= RECORDED INFORMATION =
━━━━━━━━━━━━━━━━━━━━━━━━━━━━━━

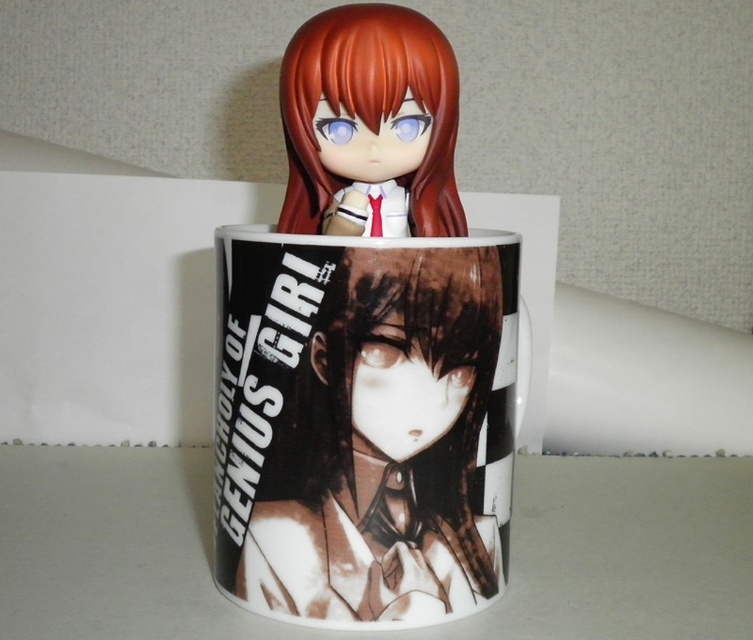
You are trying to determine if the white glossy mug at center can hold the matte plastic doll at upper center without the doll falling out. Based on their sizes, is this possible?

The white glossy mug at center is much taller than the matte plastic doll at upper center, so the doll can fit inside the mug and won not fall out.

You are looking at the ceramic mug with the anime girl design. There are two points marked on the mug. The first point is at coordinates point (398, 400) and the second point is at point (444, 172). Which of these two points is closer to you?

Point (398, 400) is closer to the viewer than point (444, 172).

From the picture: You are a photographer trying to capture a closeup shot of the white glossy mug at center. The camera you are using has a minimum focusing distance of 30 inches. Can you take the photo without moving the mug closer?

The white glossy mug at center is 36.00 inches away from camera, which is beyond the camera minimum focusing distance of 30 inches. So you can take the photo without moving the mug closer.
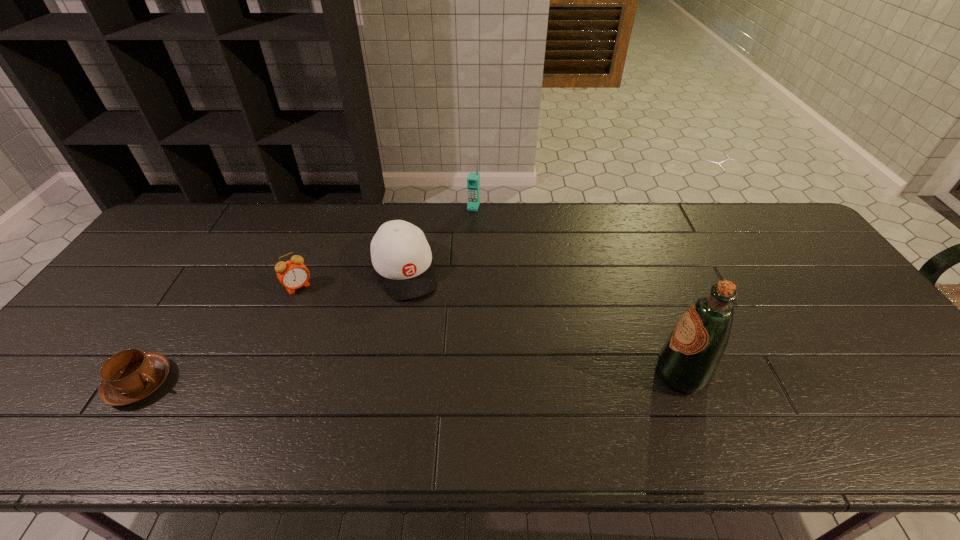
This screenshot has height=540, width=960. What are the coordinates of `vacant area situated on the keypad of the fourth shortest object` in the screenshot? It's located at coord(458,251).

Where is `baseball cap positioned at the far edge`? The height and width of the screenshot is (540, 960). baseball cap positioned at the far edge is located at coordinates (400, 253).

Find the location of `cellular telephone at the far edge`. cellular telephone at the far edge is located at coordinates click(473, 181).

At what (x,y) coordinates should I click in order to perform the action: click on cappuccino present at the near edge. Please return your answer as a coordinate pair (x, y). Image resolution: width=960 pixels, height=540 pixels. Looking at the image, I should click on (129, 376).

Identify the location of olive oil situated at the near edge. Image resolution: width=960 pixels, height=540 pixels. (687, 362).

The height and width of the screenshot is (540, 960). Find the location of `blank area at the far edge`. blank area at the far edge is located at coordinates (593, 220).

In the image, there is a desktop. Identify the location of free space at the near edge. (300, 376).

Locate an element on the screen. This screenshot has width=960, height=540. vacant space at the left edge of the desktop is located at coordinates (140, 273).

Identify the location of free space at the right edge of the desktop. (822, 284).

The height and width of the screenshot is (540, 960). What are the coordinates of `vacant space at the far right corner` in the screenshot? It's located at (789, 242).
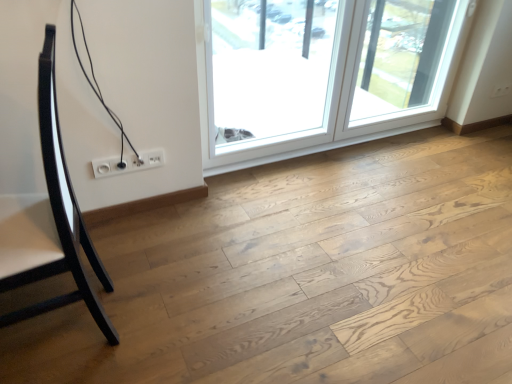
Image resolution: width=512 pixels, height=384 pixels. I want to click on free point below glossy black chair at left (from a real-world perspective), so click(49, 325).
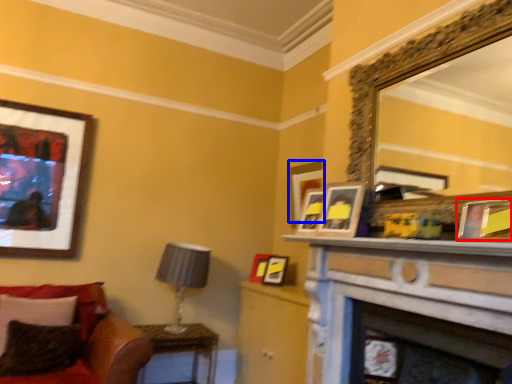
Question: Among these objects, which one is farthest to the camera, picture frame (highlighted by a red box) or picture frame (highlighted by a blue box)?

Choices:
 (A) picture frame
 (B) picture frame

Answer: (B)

━━━━━━━━━━━━━━━━━━━━━━━━━━━━━━

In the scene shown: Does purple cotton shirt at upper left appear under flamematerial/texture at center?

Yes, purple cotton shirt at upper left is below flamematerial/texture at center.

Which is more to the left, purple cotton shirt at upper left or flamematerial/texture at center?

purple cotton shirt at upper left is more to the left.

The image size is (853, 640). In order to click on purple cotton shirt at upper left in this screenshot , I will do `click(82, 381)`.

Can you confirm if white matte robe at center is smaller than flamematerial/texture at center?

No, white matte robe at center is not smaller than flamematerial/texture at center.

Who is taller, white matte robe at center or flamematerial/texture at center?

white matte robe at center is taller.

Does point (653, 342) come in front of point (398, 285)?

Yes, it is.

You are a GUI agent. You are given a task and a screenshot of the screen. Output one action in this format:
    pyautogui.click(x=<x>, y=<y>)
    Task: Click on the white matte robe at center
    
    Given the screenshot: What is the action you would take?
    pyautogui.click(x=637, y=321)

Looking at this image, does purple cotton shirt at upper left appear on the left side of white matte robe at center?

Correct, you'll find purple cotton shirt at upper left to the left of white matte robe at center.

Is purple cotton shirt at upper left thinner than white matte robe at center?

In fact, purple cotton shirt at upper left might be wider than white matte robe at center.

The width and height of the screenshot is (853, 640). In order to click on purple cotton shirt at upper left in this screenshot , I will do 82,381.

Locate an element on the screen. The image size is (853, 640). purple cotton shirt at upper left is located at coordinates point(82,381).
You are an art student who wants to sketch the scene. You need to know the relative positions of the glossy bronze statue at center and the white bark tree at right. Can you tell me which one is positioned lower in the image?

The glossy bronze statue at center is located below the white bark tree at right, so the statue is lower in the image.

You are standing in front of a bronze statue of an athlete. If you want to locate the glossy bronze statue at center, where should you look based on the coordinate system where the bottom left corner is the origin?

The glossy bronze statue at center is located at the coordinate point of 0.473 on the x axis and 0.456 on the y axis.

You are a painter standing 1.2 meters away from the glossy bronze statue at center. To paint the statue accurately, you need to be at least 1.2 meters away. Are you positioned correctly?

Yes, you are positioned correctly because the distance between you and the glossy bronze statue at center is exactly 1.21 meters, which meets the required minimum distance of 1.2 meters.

━━━━━━━━━━━━━━━━━━━━━━━━━━━━━━

= WHAT NEEDS TO BE DONE =
Rewrite the lines as a numbered list, leaving out blank lines, from the line that contains "In fact, purple" through the line that contains "The glossy bronze statue at center is located below", with both of those lines included.

= SOLVED PROBLEM =
1. In fact, purple cotton shirt at upper left might be wider than white matte robe at center.
2. The width and height of the screenshot is (853, 640). In order to click on purple cotton shirt at upper left in this screenshot , I will do 82,381.
3. Locate an element on the screen. The image size is (853, 640). purple cotton shirt at upper left is located at coordinates point(82,381).
4. You are an art student who wants to sketch the scene. You need to know the relative positions of the glossy bronze statue at center and the white bark tree at right. Can you tell me which one is positioned lower in the image?
5. The glossy bronze statue at center is located below the white bark tree at right, so the statue is lower in the image.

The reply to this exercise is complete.